◆ **Excerpted records**
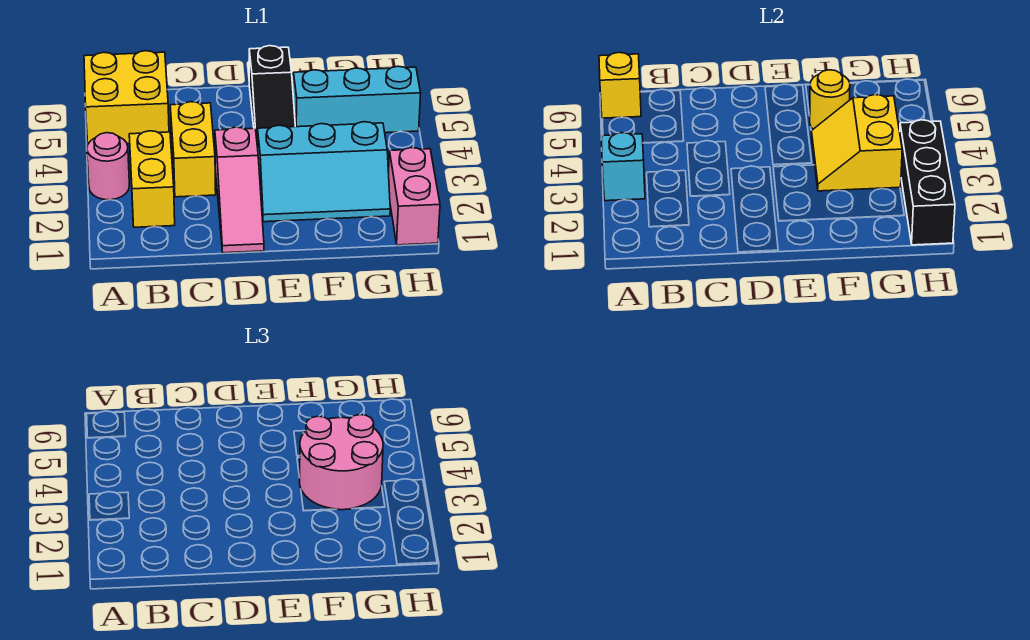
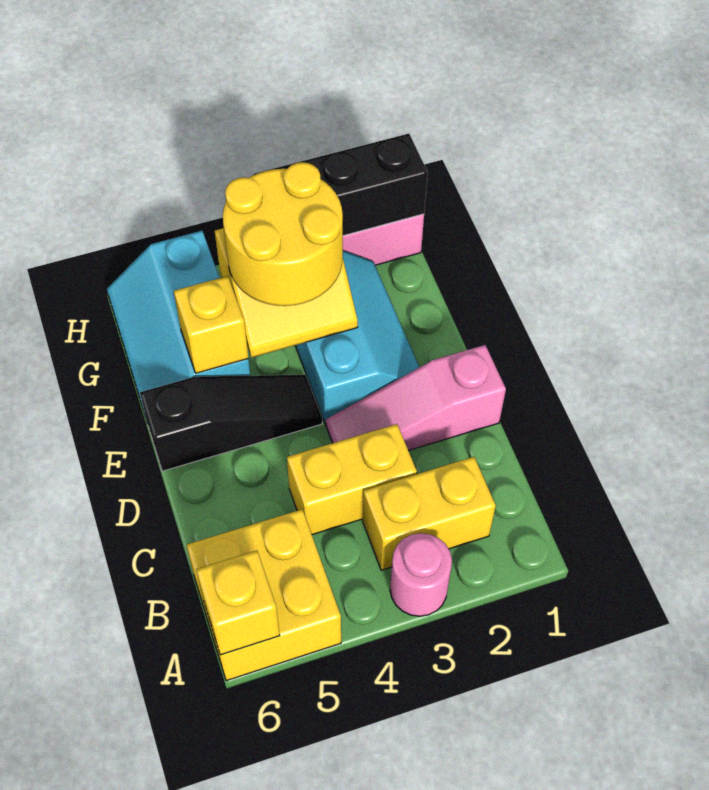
cyan brick A3 level 2 -> none
pink slope D1:D3 level 1 top 3 -> pink slope D1:D3 level 1 top 1
pink round brick F3:G4 level 3 -> yellow round brick F3:G4 level 3
yellow round brick F5 level 2 -> yellow brick F5 level 2

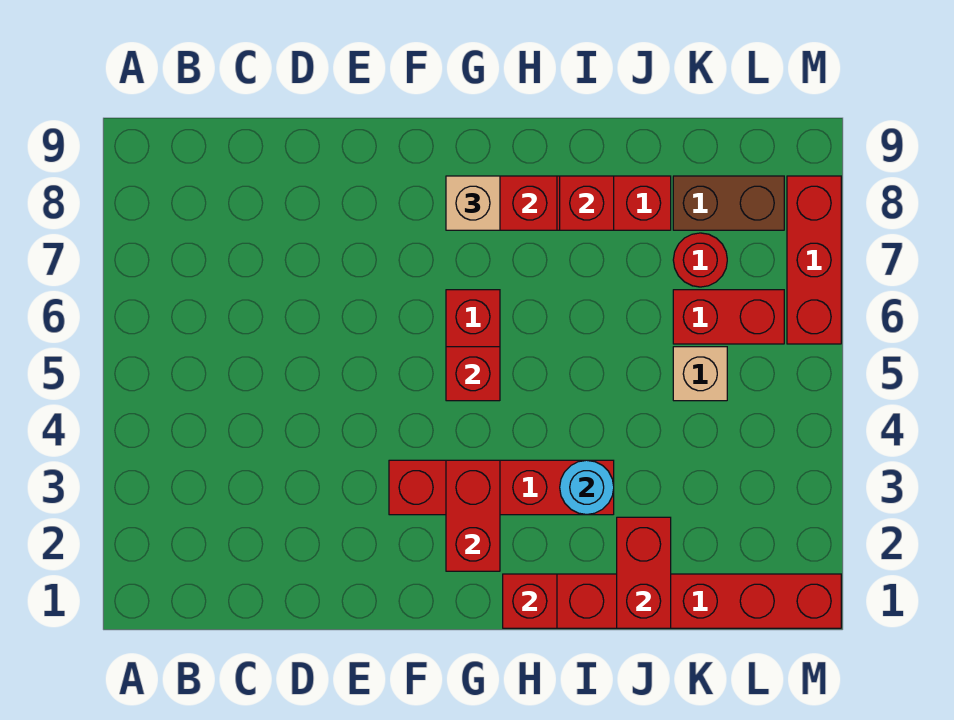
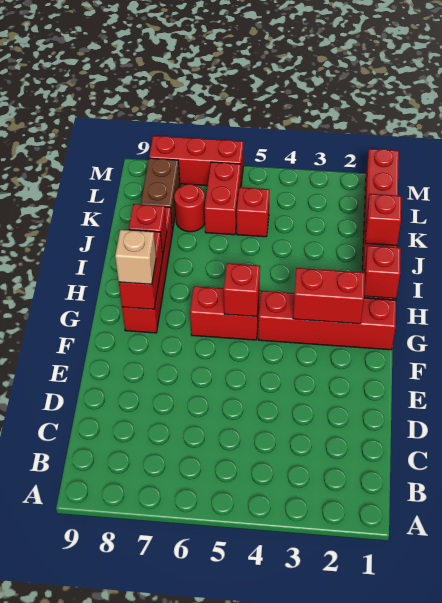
red brick F3:I3 level 1 -> red brick G1:G4 level 1
cyan round brick I3 level 2 -> none
red brick J1:J2 level 2 -> red brick J1 level 2
tan brick K5 level 1 -> red brick K5 level 1

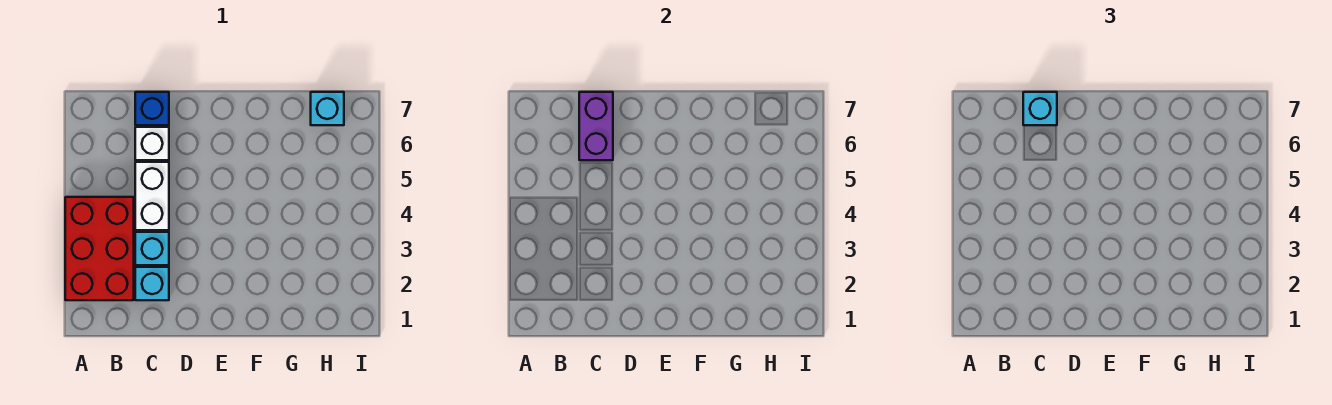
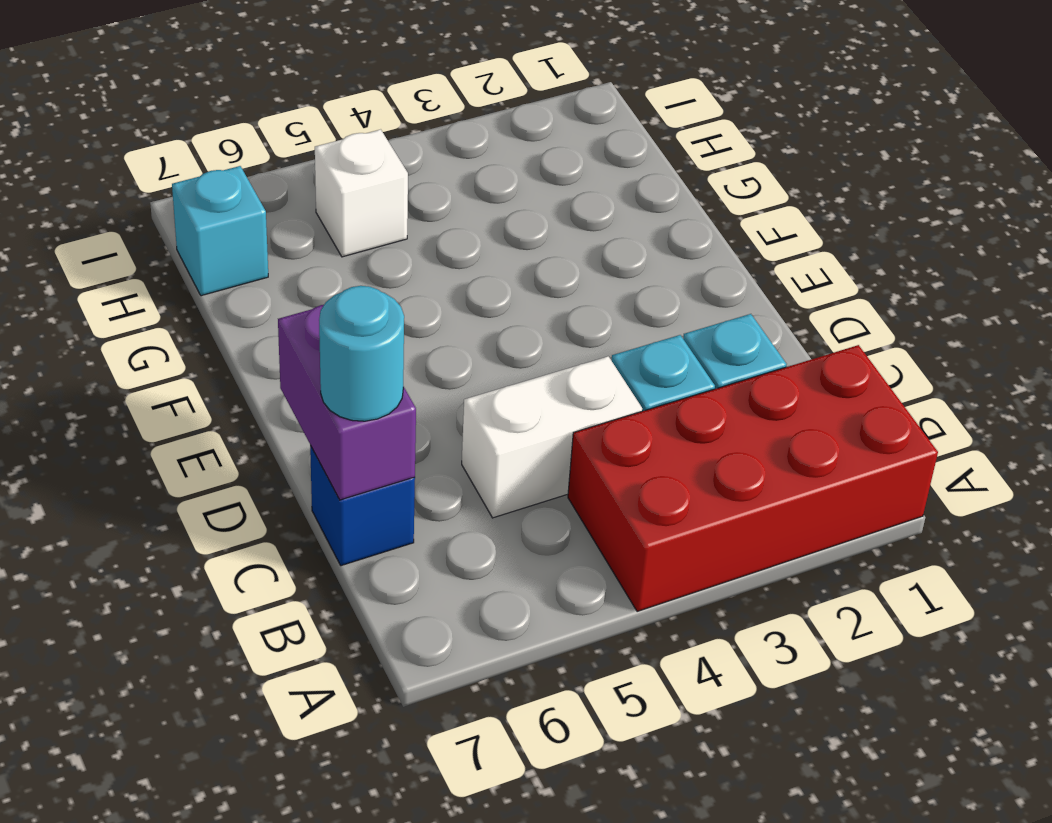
red brick A2:B4 level 1 -> red brick A1:B4 level 1
white brick C6 level 1 -> white brick H5 level 1
purple brick C6:C7 level 2 -> purple brick C7:D7 level 2
cyan brick C7 level 3 -> cyan round brick C7 level 3

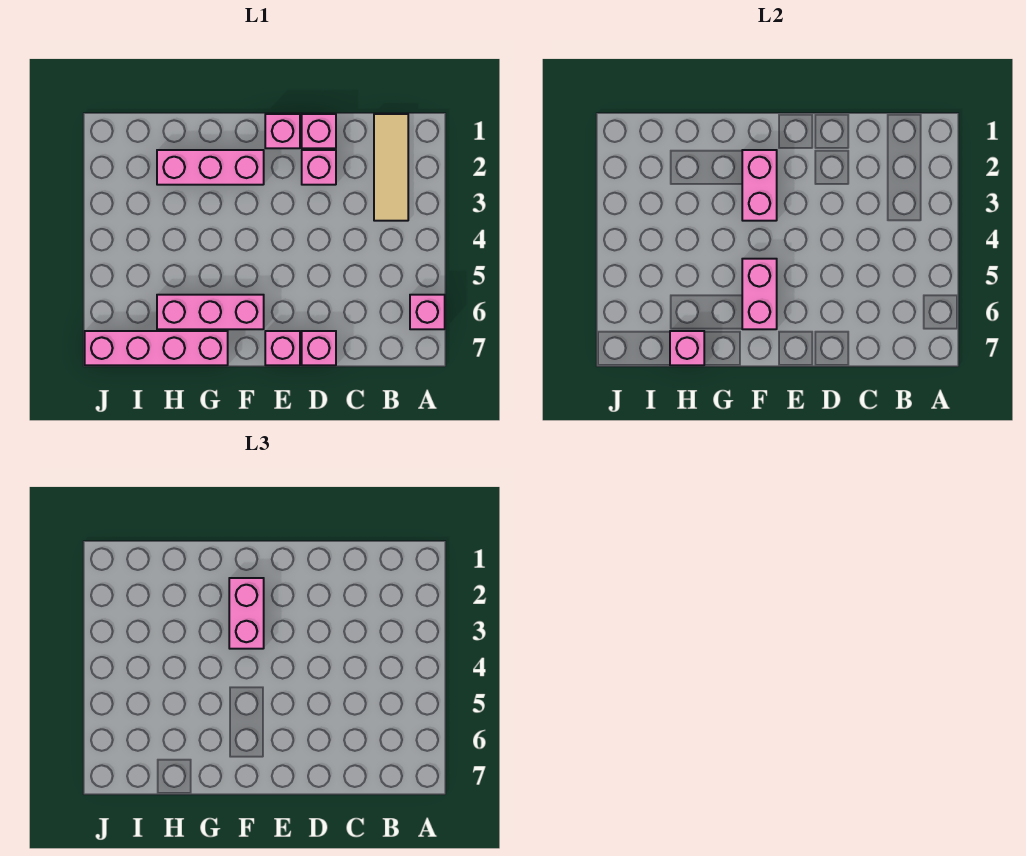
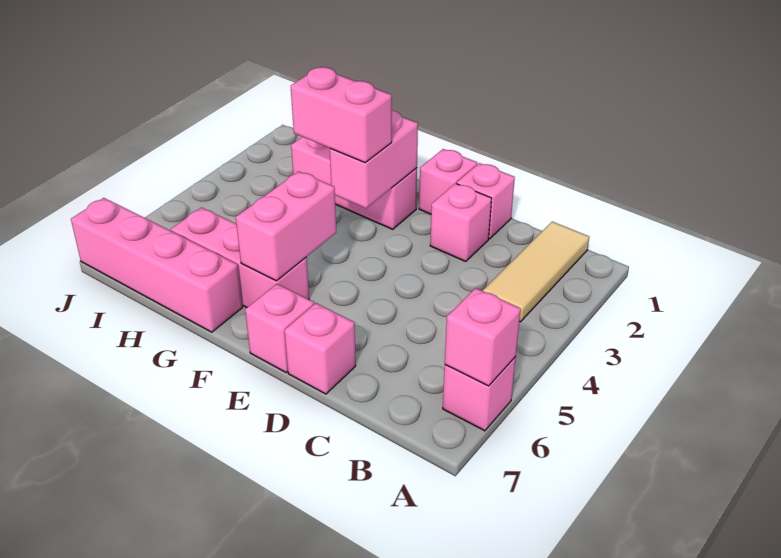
pink brick F2:F3 level 3 -> pink brick F3:G3 level 3
pink brick H7 level 2 -> pink brick A6 level 2

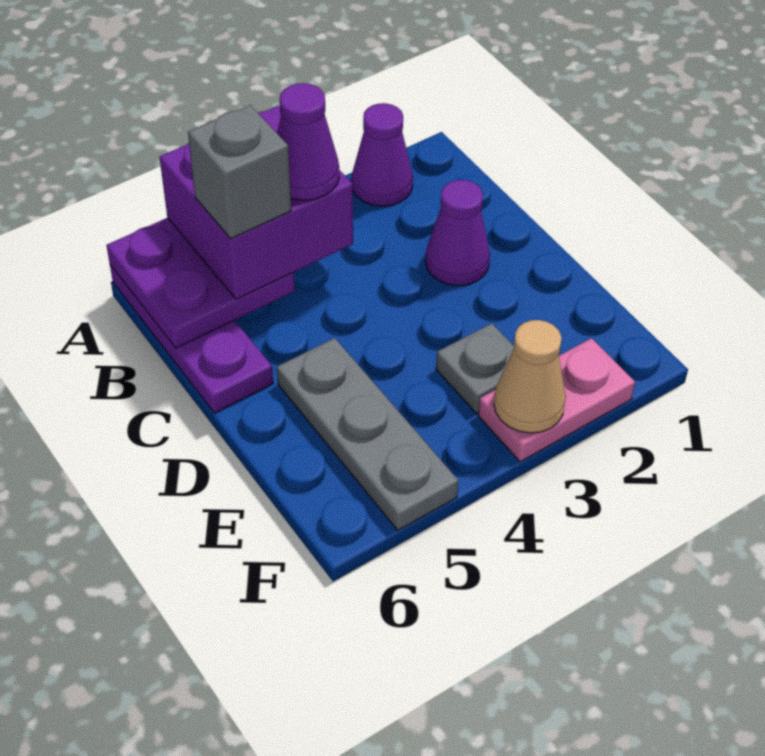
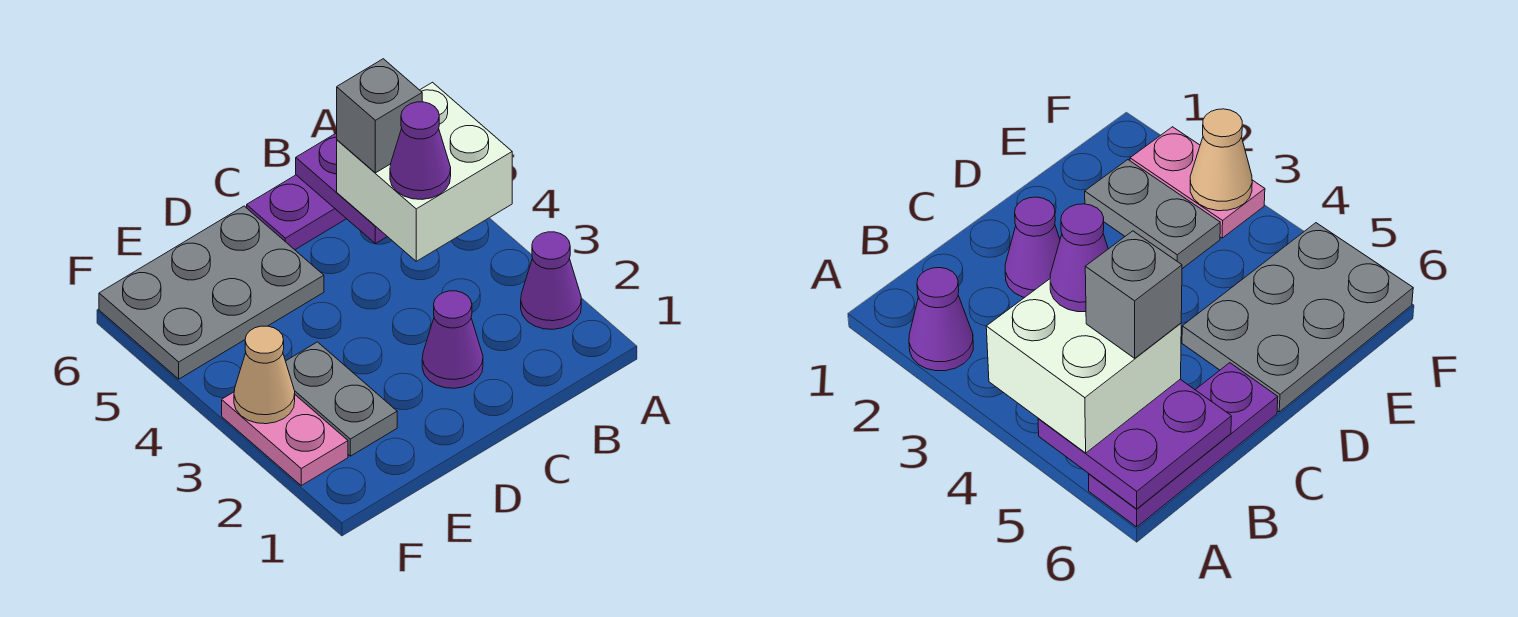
purple brick A4:B5 level 3 -> white brick A4:B5 level 3
grey plate D5:F5 level 1 -> grey plate D5:F6 level 1
grey plate E3 level 1 -> grey plate E2:E3 level 1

◆ **Exercise prompt**
Where does the word "round" occur in the records? Return every line that holds it.

◆ **Task result**
pink round brick F3:G4 level 3 -> yellow round brick F3:G4 level 3
yellow round brick F5 level 2 -> yellow brick F5 level 2
cyan round brick I3 level 2 -> none
cyan brick C7 level 3 -> cyan round brick C7 level 3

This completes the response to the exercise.